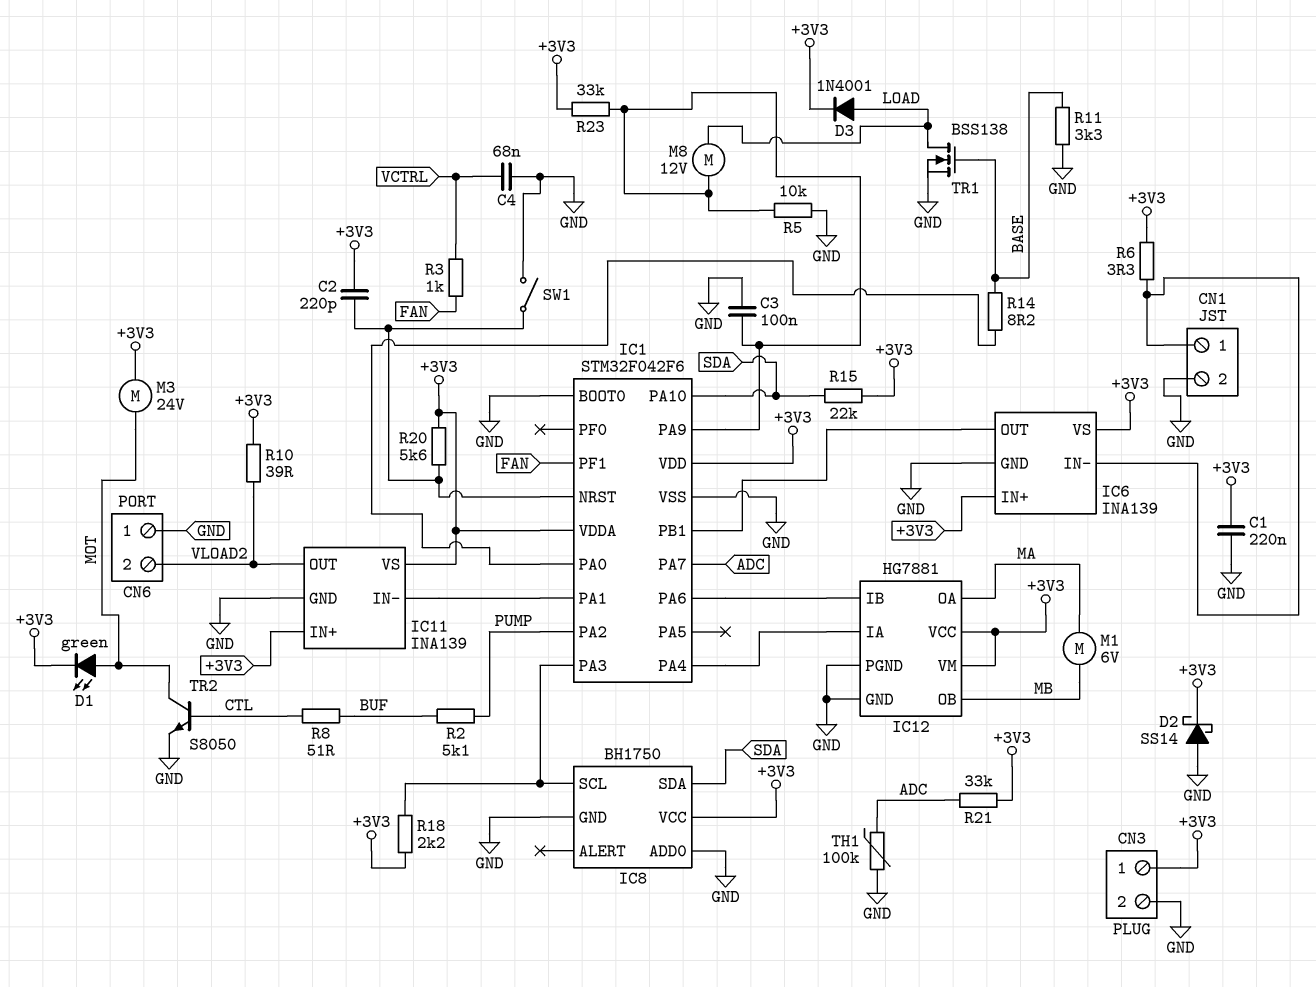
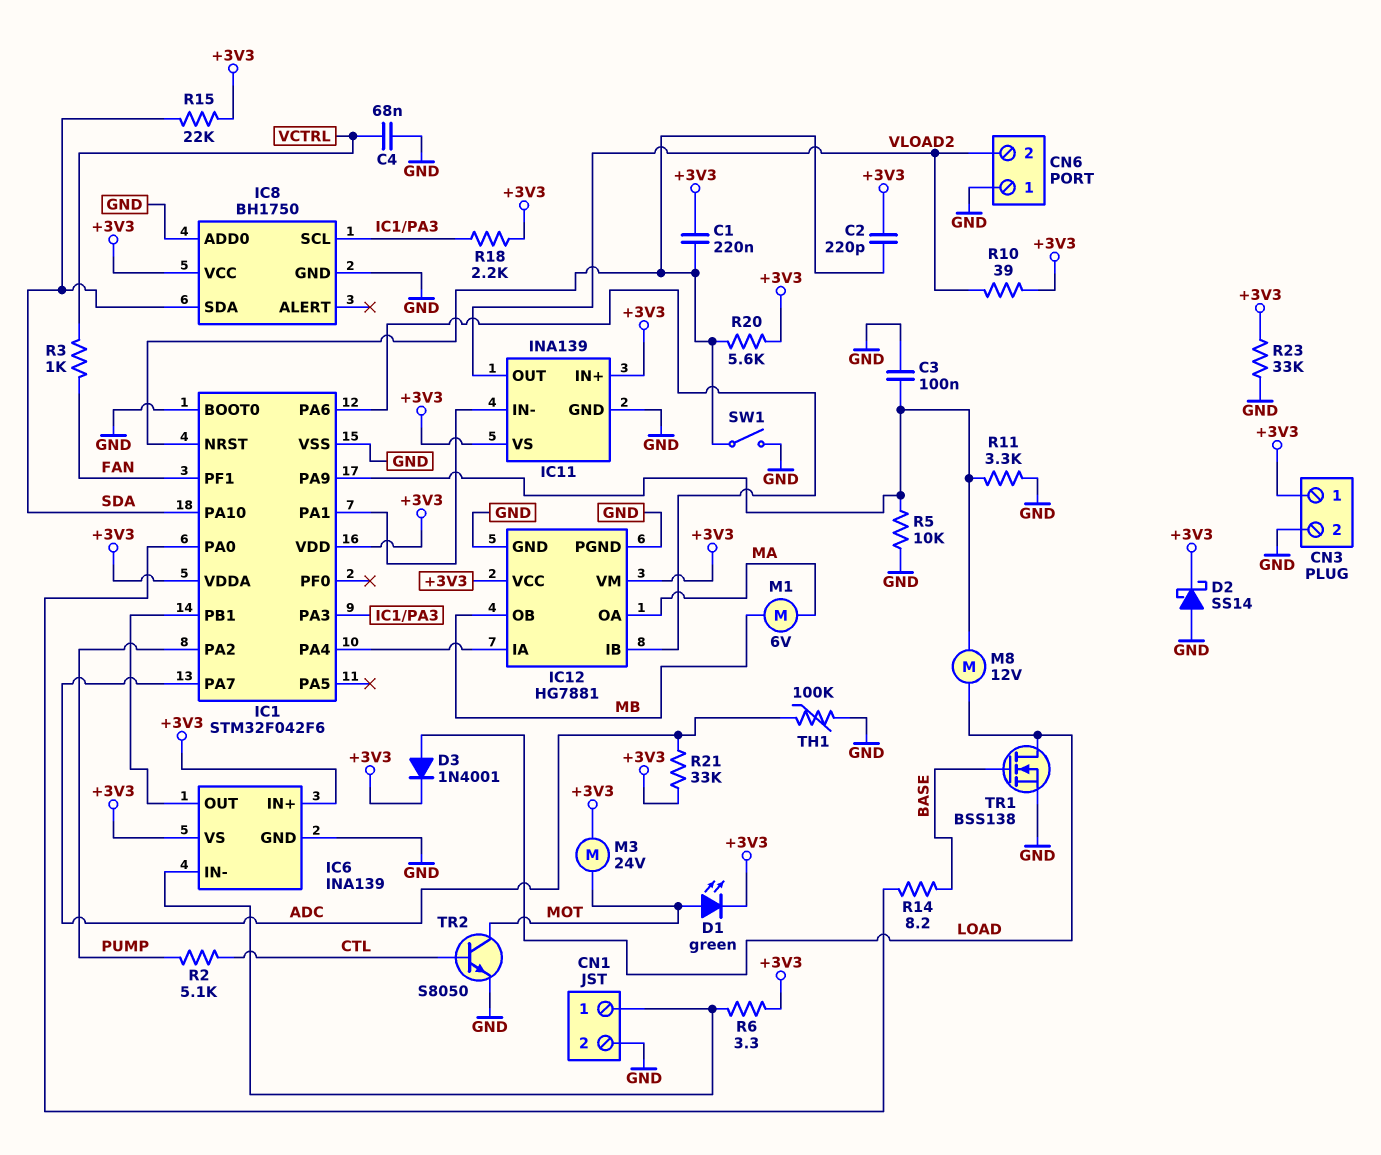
C1: 220nF (+3V3, GND) -> 220nF (+3V3, IC1/NRST)
R2: 5.1k (BUF, PUMP) -> 5.1k (CTL, PUMP)
R8: 51 (BUF, CTL) -> none
R11: 3.3k (BASE, GND) -> 3.3k (GND, IC1/PA9)
R23: 33k (+3V3, IC1/PA9) -> 33k (+3V3, GND)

__The task__:
Every entry above is to be copied verbatim, with the pictures removed.

__Problem solution__:
C1: 220nF (+3V3, GND) -> 220nF (+3V3, IC1/NRST)
R2: 5.1k (BUF, PUMP) -> 5.1k (CTL, PUMP)
R8: 51 (BUF, CTL) -> none
R11: 3.3k (BASE, GND) -> 3.3k (GND, IC1/PA9)
R23: 33k (+3V3, IC1/PA9) -> 33k (+3V3, GND)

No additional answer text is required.